▶ [Task]
Restate the entries word for word and skip every image.

Collected data:
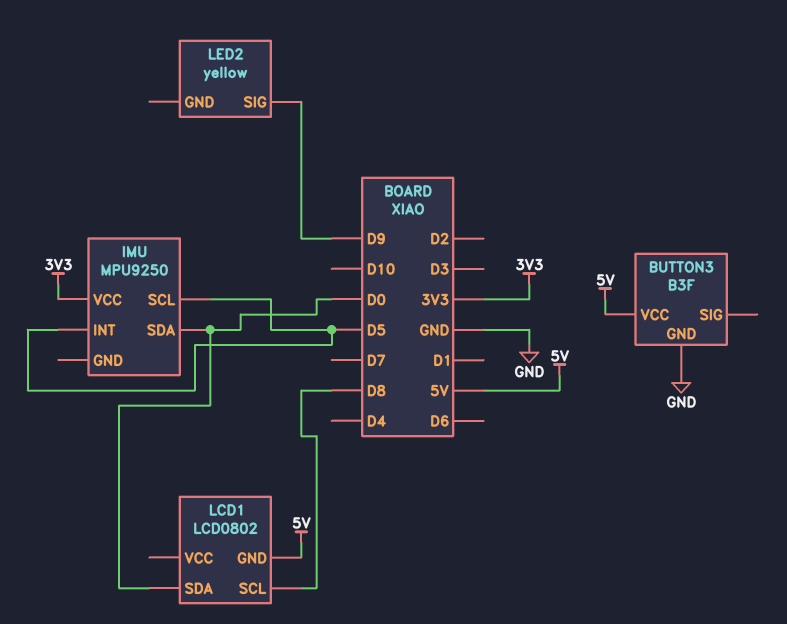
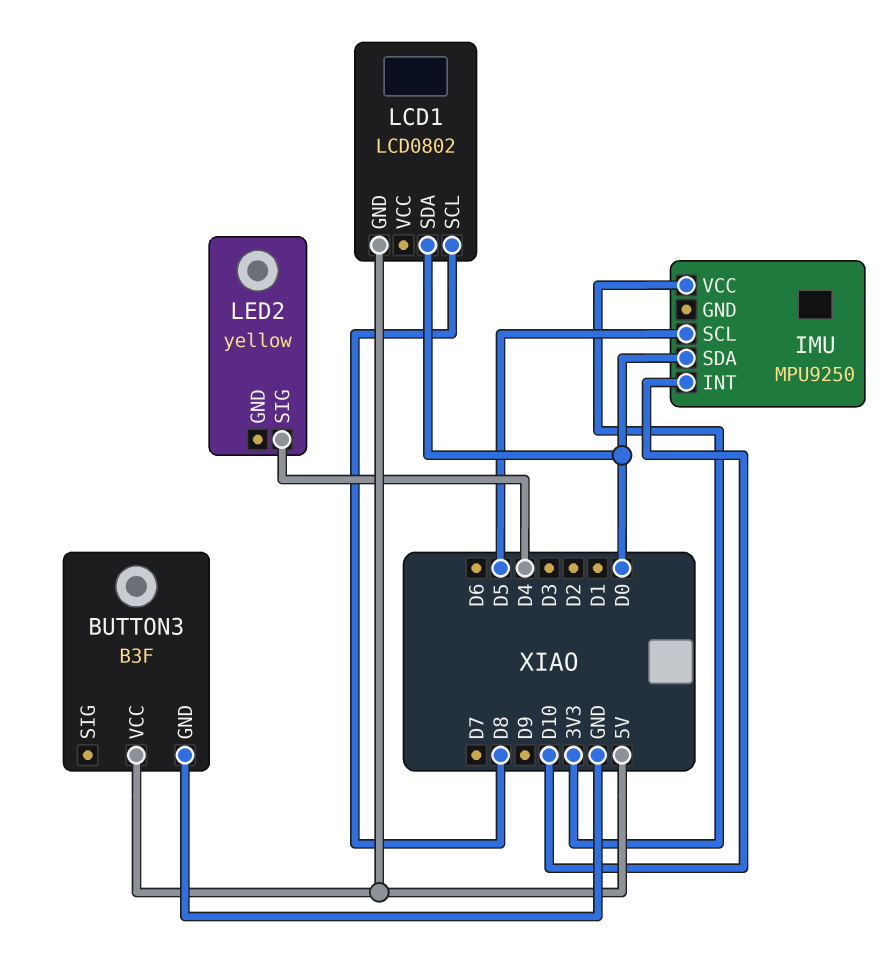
IMU pin INT: D5 -> D10
LED2 pin SIG: D9 -> D4

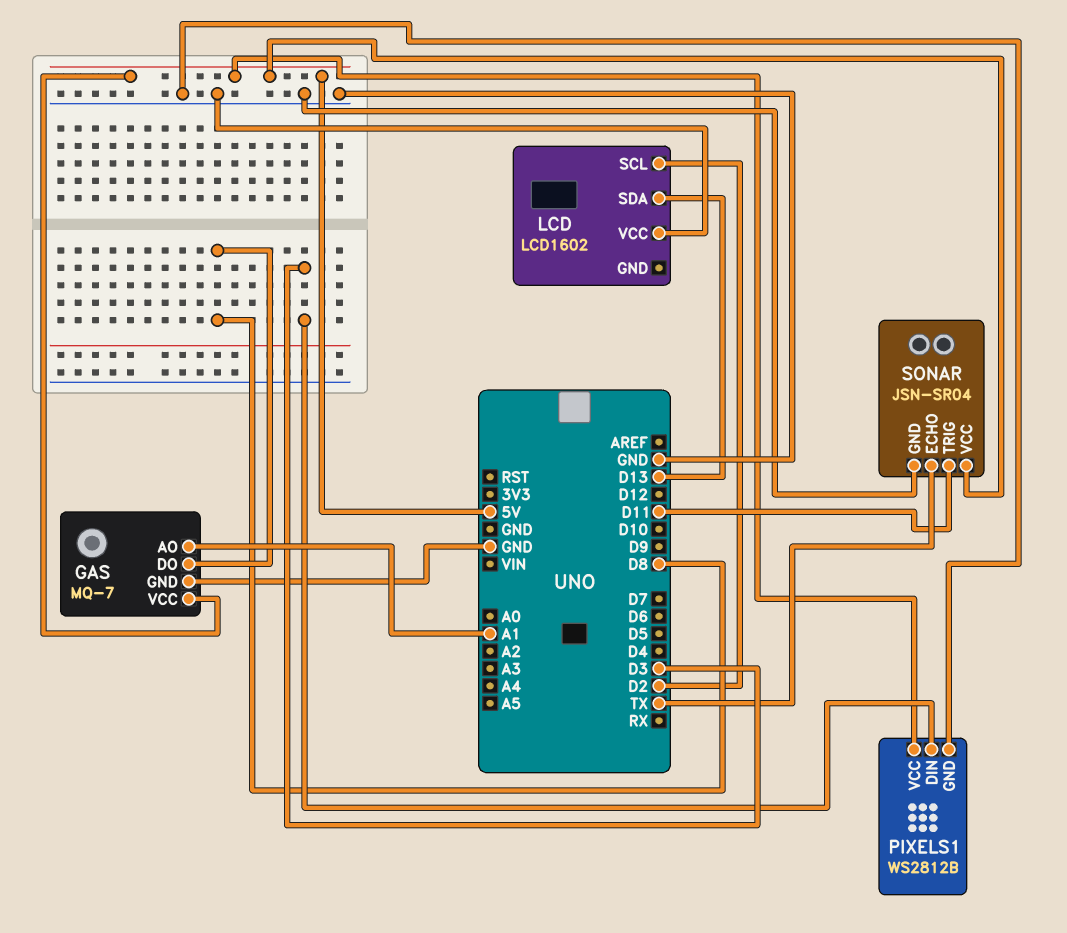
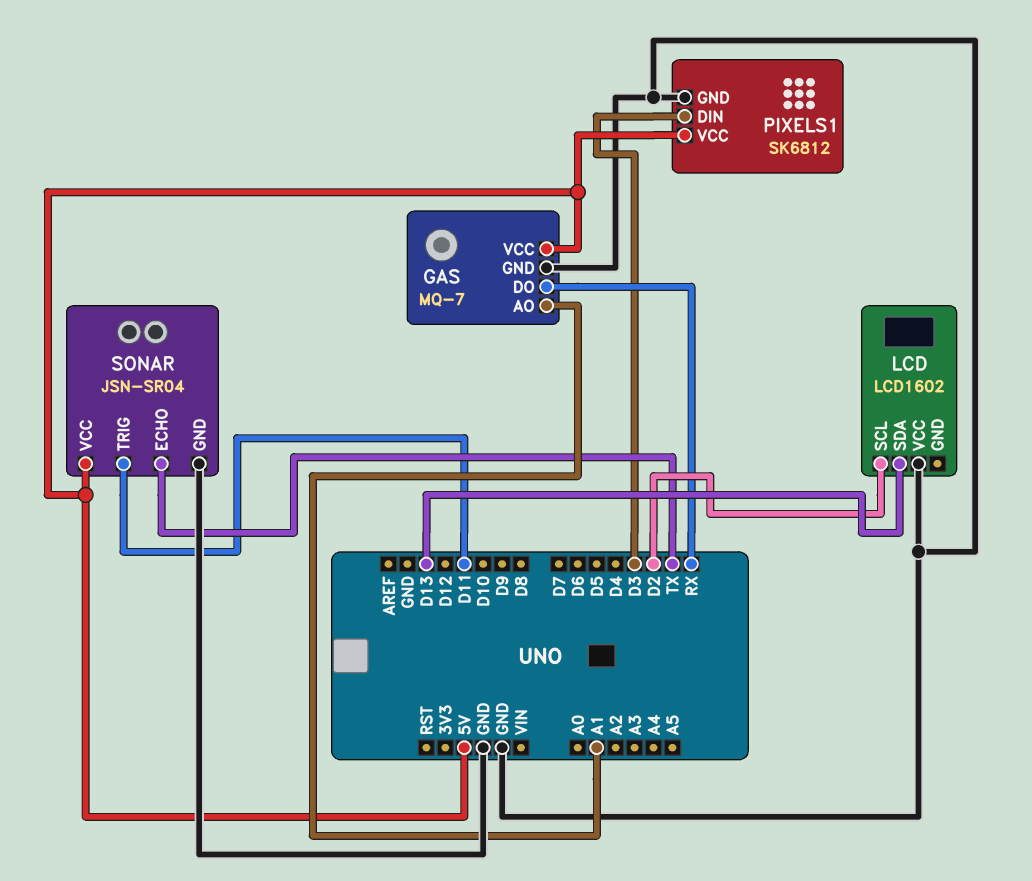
GAS pin DO: D8 -> RX
PIXELS1: WS2812B -> SK6812

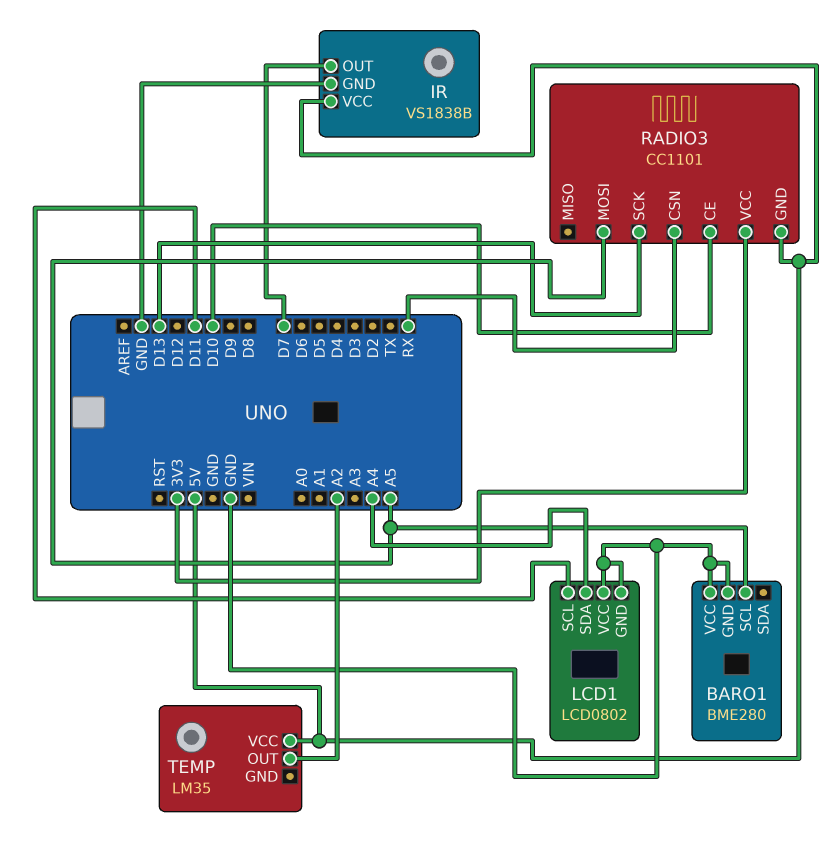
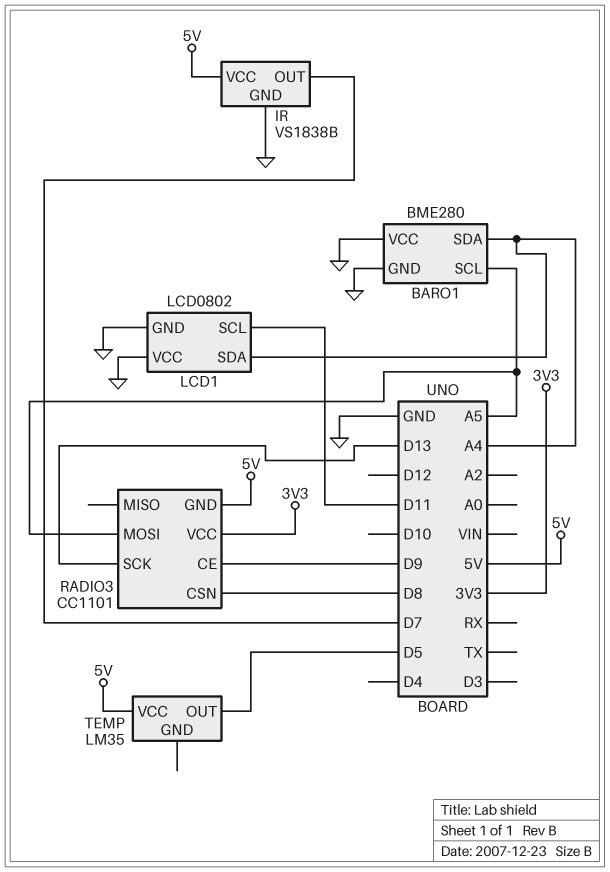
BARO1 pin SDA: none -> A4
RADIO3 pin CE: D10 -> D9
RADIO3 pin CSN: RX -> D8
TEMP pin OUT: A2 -> D5

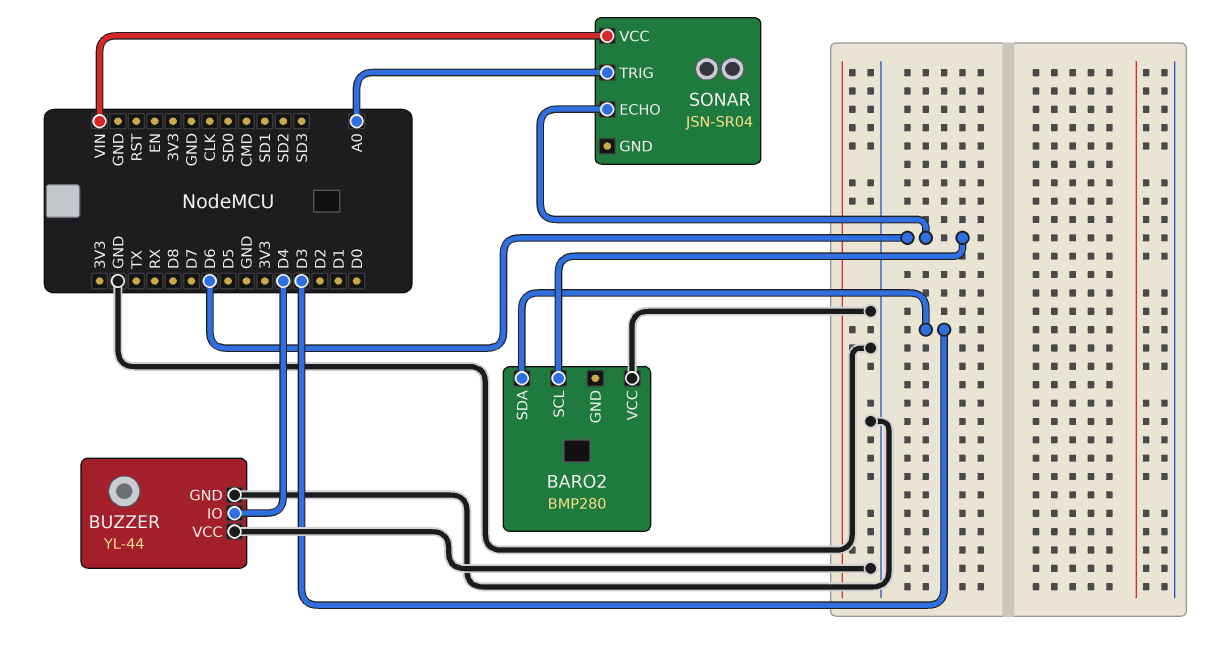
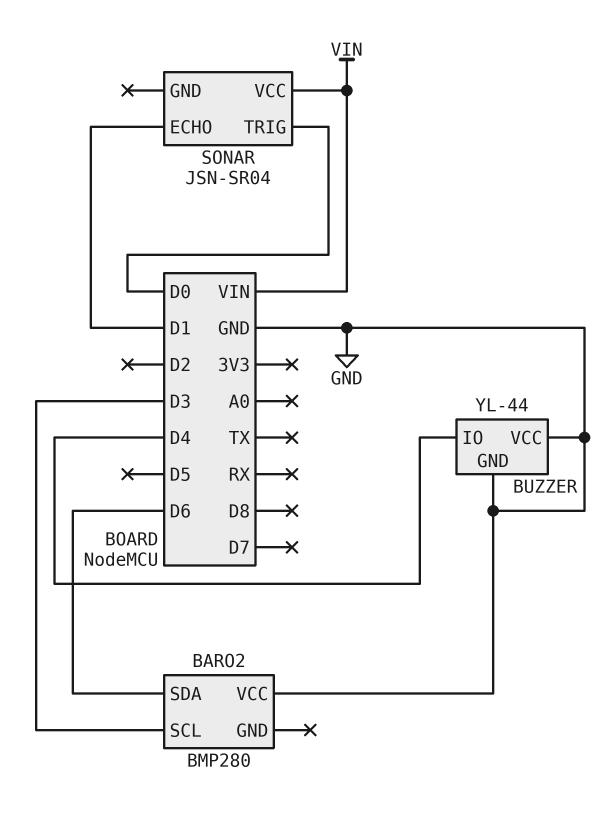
BARO2 pin SCL: D6 -> D3
BARO2 pin SDA: D3 -> D6
SONAR pin ECHO: D6 -> D1
SONAR pin TRIG: A0 -> D0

▶ [Problem solution]
IMU pin INT: D5 -> D10
LED2 pin SIG: D9 -> D4

GAS pin DO: D8 -> RX
PIXELS1: WS2812B -> SK6812

BARO1 pin SDA: none -> A4
RADIO3 pin CE: D10 -> D9
RADIO3 pin CSN: RX -> D8
TEMP pin OUT: A2 -> D5

BARO2 pin SCL: D6 -> D3
BARO2 pin SDA: D3 -> D6
SONAR pin ECHO: D6 -> D1
SONAR pin TRIG: A0 -> D0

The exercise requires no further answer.